Return the listing exactly. Keep no pictures.

Start of Block

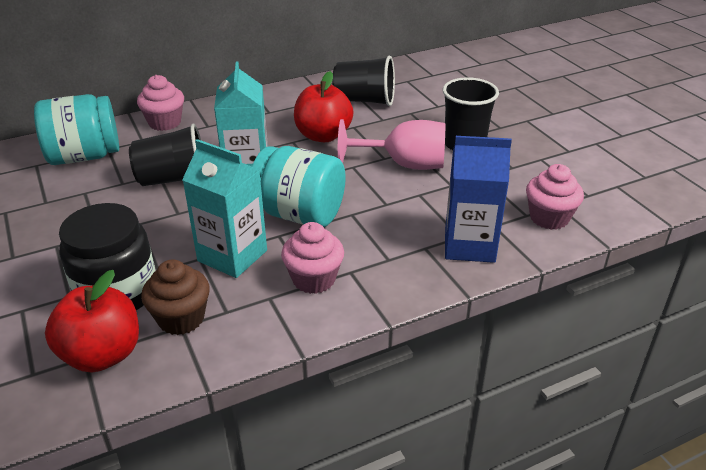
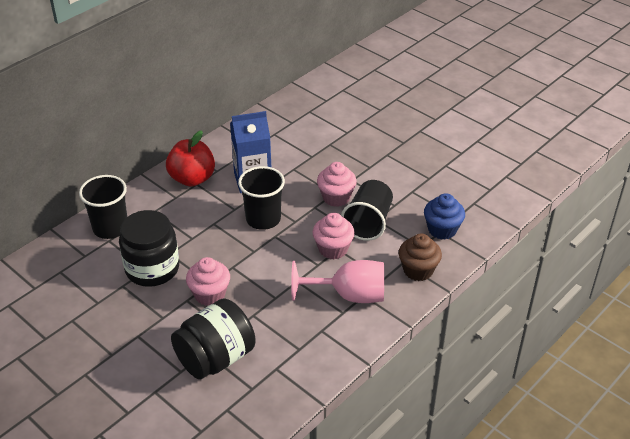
black jar: 1 -> 2
blue cupcake: 0 -> 1
red apple: 2 -> 1
turquoise carton: 2 -> 0
turquoise jar: 2 -> 0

End of Block

* **YOUR SOLUTION**:
black jar: 1 -> 2
blue cupcake: 0 -> 1
red apple: 2 -> 1
turquoise carton: 2 -> 0
turquoise jar: 2 -> 0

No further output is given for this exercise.